─── INFORMATION SUPPLIED
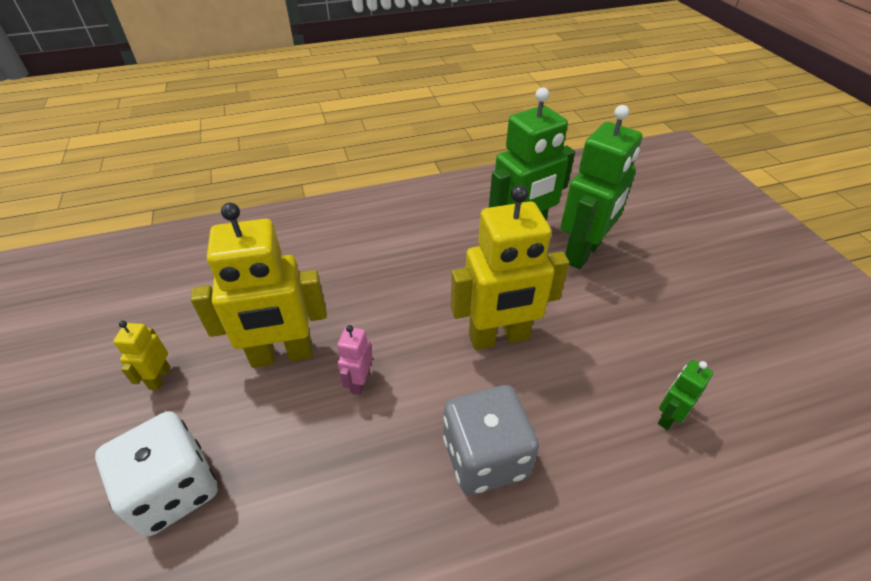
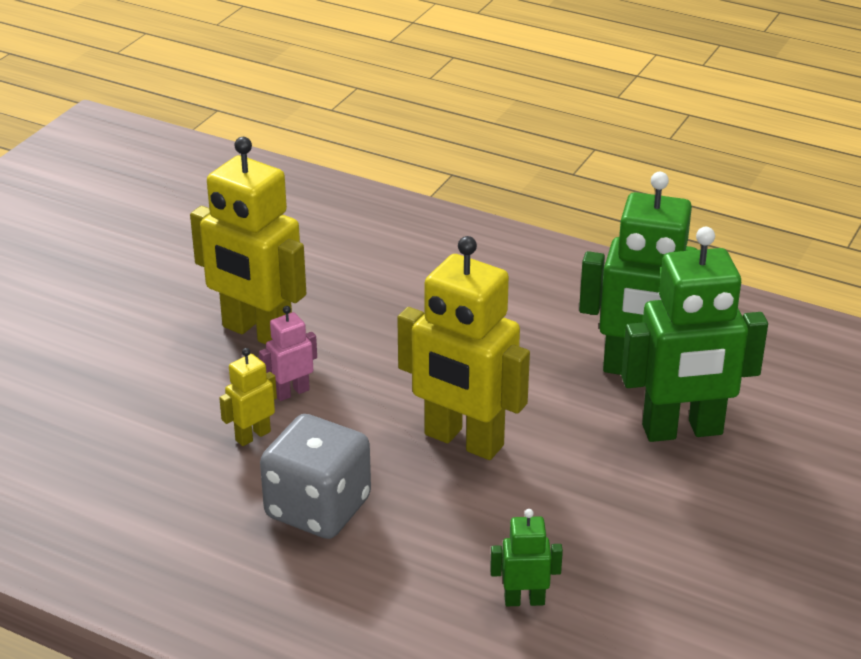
camera: 45 degrees right, 10 degrees down
(159, 378) = (149, 290): yellow robot -> yellow robot (252, 436)
(174, 489) = (80, 371): white dice -> none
──────
WORK INSTRUCTION: Transcribe the full listing exactly, but keep every image out of it.

OUTPUT FOR THIS TASK:
camera: 45 degrees right, 10 degrees down
(159, 378) = (149, 290): yellow robot -> yellow robot (252, 436)
(174, 489) = (80, 371): white dice -> none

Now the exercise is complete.